» **WHAT IS BEING ASKED**
Please transcribe the listing that follows exactly; images are to be excluded.

:: RECORDS SUPPLIED

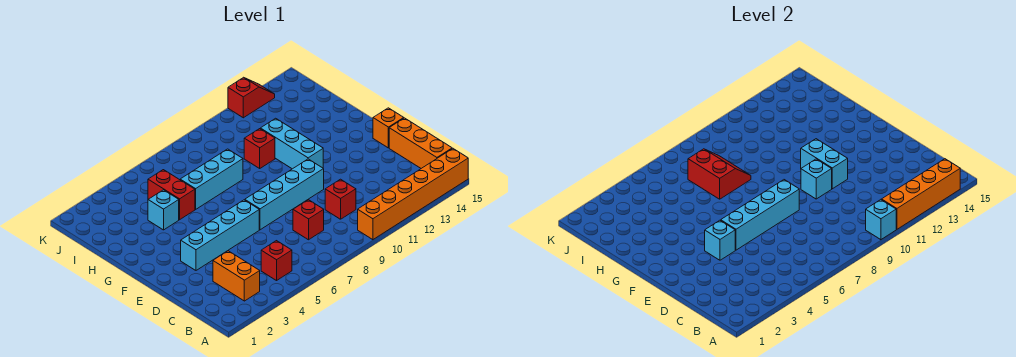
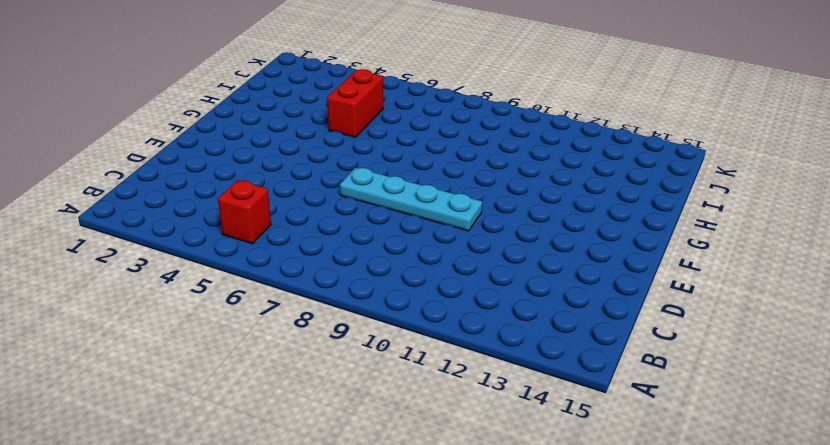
cyan 1x4 plate [340,168,482,231] -> cyan 1x4 brick [245,159,324,230]
none -> orange 1x6 brick [358,149,468,240]
none -> orange 1x2 brick [213,251,260,301]
none -> orange 1x3 brick [389,118,452,168]

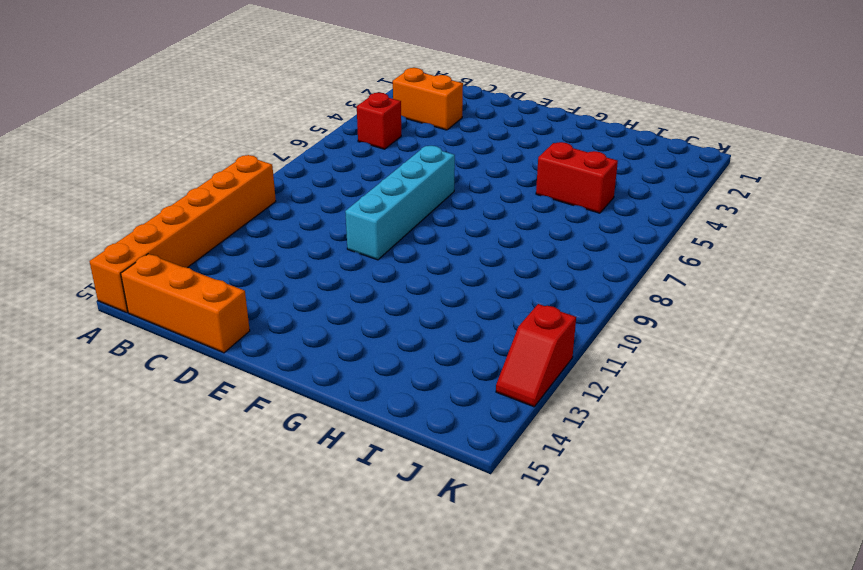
none -> red 1x1 brick [293,200,324,240]
none -> red 1x1 brick [325,179,356,219]
none -> cyan 1x4 brick [181,200,259,270]

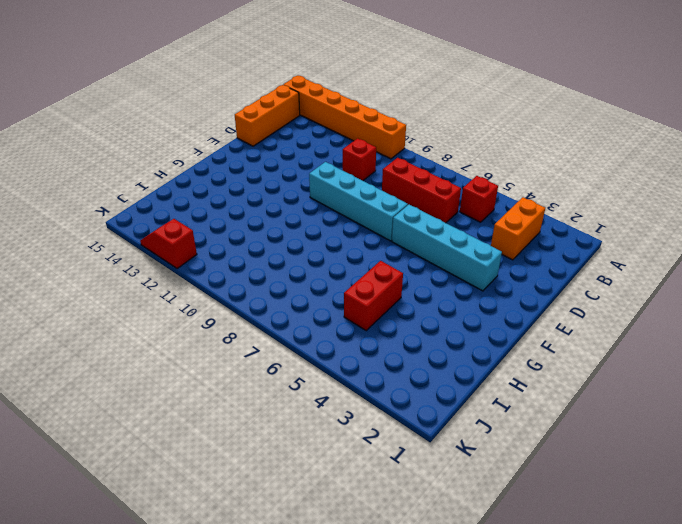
red 1x3 brick [382,158,461,223] -> red 1x1 brick [293,200,324,240]
none -> orange 1x1 brick [373,108,404,148]
none -> cyan 1x3 brick [260,118,323,169]
none -> cyan 1x1 brick [148,190,179,230]

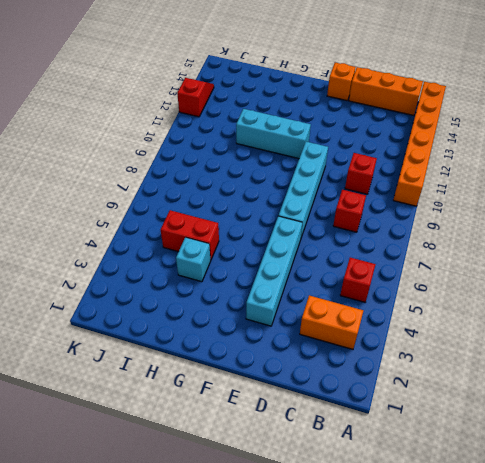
none -> cyan 1x3 brick [180,149,243,209]
none -> red 1x1 brick [244,129,275,168]
none -> cyan 1x1 brick [866,200,896,240]

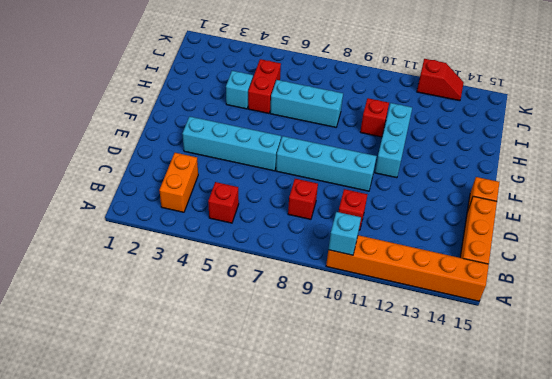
none -> orange 1x4 brick [882,159,960,229]
none -> cyan 1x1 brick [705,220,735,260]
none -> cyan 1x4 brick [721,180,799,250]

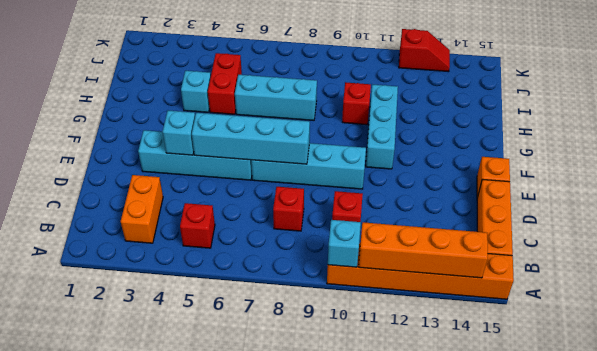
none -> cyan 1x1 brick [801,159,832,199]
none -> cyan 1x2 brick [801,139,848,189]
none -> red 2x2 slope [688,149,751,199]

::::

» **WRITTEN ANSWER**
cyan 1x4 plate [340,168,482,231] -> cyan 1x4 brick [245,159,324,230]
none -> orange 1x6 brick [358,149,468,240]
none -> orange 1x2 brick [213,251,260,301]
none -> orange 1x3 brick [389,118,452,168]

none -> red 1x1 brick [293,200,324,240]
none -> red 1x1 brick [325,179,356,219]
none -> cyan 1x4 brick [181,200,259,270]

red 1x3 brick [382,158,461,223] -> red 1x1 brick [293,200,324,240]
none -> orange 1x1 brick [373,108,404,148]
none -> cyan 1x3 brick [260,118,323,169]
none -> cyan 1x1 brick [148,190,179,230]

none -> cyan 1x3 brick [180,149,243,209]
none -> red 1x1 brick [244,129,275,168]
none -> cyan 1x1 brick [866,200,896,240]

none -> orange 1x4 brick [882,159,960,229]
none -> cyan 1x1 brick [705,220,735,260]
none -> cyan 1x4 brick [721,180,799,250]

none -> cyan 1x1 brick [801,159,832,199]
none -> cyan 1x2 brick [801,139,848,189]
none -> red 2x2 slope [688,149,751,199]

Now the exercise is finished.